#### ASSIGNMENT
In the entries below, find each line with the word "pyramid" and pull it out.

#### PROVIDED MATERIAL
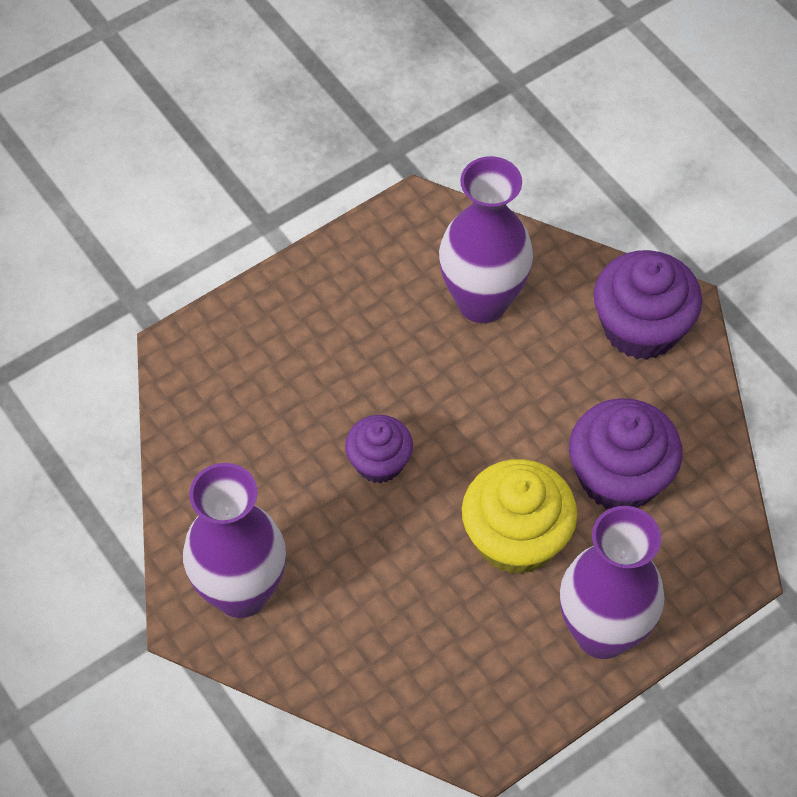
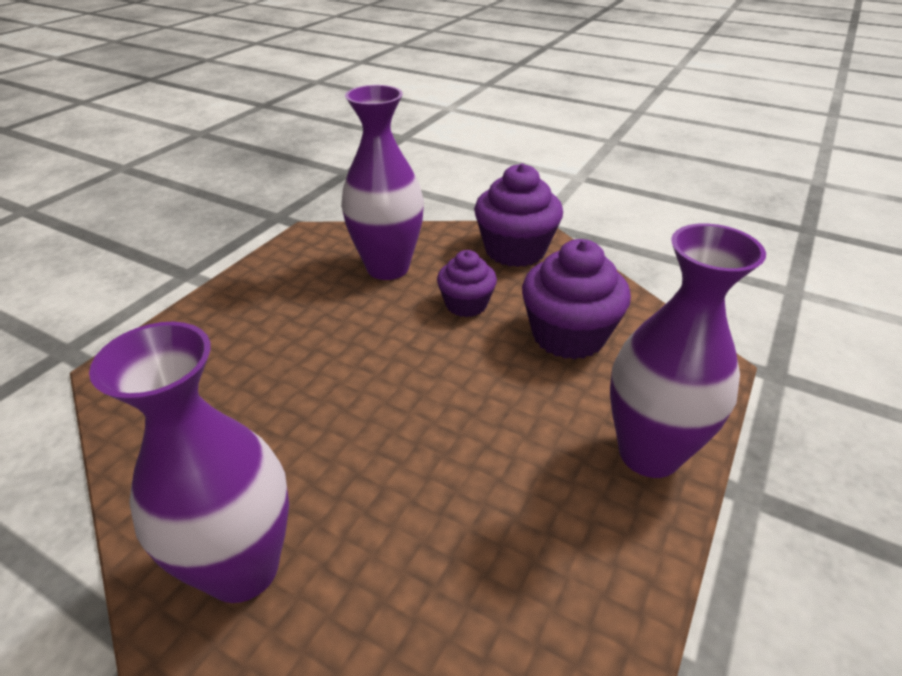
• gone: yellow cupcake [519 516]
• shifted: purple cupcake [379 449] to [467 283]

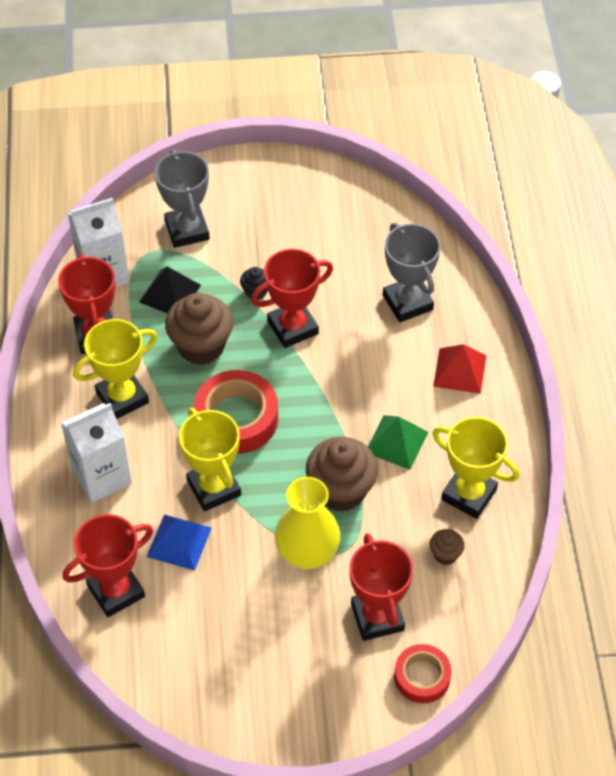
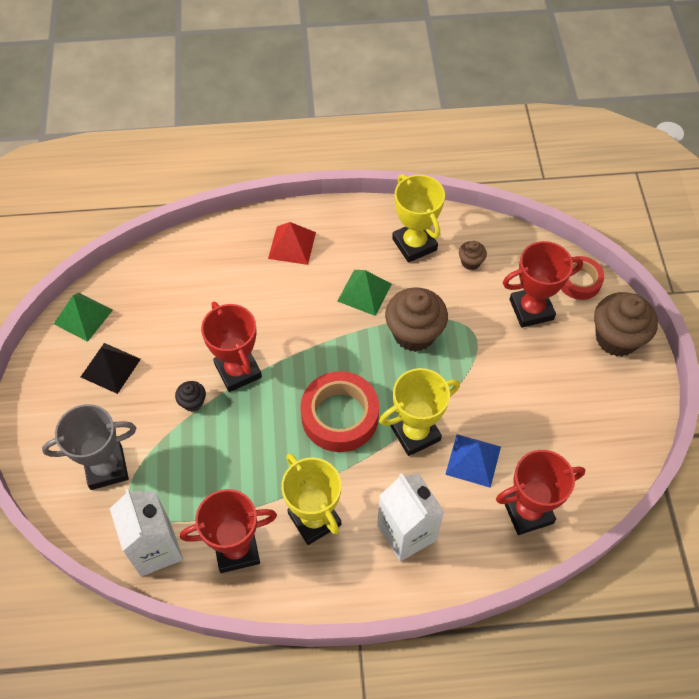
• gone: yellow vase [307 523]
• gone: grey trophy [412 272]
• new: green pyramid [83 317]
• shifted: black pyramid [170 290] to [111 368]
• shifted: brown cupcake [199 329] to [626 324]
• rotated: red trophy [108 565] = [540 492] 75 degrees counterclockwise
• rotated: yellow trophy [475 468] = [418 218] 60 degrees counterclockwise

#### EXERCISE RESPONSE
• new: green pyramid [83 317]
• shifted: black pyramid [170 290] to [111 368]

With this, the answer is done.